● **WHAT THE TASK REQUIRES**:
The entries below hold a line with "C1: 6.8uF (plus" and a line with "IC10: OR (in". Return those lines and all that lie between them, exactly and only.

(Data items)
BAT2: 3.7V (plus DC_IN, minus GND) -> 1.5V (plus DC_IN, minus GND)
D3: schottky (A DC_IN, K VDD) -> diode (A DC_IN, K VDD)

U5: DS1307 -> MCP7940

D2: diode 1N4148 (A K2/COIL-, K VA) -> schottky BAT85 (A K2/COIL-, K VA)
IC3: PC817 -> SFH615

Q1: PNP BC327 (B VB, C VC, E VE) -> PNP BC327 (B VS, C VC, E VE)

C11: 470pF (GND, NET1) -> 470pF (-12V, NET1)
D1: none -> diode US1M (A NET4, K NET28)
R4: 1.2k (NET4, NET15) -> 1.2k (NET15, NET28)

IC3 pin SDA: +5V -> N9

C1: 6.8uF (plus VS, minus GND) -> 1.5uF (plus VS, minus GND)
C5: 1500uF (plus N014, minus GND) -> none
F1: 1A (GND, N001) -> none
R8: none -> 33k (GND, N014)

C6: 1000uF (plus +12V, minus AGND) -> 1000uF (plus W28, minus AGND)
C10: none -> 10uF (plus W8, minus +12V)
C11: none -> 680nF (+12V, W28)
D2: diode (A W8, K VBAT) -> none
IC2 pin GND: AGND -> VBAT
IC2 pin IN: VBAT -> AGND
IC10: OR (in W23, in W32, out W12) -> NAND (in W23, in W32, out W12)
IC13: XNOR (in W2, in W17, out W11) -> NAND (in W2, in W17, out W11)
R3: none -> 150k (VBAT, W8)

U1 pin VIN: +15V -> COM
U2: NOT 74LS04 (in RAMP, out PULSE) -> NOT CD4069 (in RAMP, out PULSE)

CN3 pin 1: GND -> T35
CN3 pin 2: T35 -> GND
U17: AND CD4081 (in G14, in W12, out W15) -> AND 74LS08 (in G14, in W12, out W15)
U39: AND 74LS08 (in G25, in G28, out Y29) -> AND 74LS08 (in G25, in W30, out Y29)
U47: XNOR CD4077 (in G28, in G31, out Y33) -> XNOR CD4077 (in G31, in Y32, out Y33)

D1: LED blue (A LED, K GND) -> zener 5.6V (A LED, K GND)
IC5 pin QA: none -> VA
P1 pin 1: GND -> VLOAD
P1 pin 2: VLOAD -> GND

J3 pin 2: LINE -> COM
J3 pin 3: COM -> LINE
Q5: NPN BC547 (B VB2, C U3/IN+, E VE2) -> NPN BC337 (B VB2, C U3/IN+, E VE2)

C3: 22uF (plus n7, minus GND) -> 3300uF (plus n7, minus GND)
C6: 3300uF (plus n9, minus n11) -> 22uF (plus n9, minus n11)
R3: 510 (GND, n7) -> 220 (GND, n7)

● **OUTPUT FOR THIS TASK**:
C1: 6.8uF (plus VS, minus GND) -> 1.5uF (plus VS, minus GND)
C5: 1500uF (plus N014, minus GND) -> none
F1: 1A (GND, N001) -> none
R8: none -> 33k (GND, N014)

C6: 1000uF (plus +12V, minus AGND) -> 1000uF (plus W28, minus AGND)
C10: none -> 10uF (plus W8, minus +12V)
C11: none -> 680nF (+12V, W28)
D2: diode (A W8, K VBAT) -> none
IC2 pin GND: AGND -> VBAT
IC2 pin IN: VBAT -> AGND
IC10: OR (in W23, in W32, out W12) -> NAND (in W23, in W32, out W12)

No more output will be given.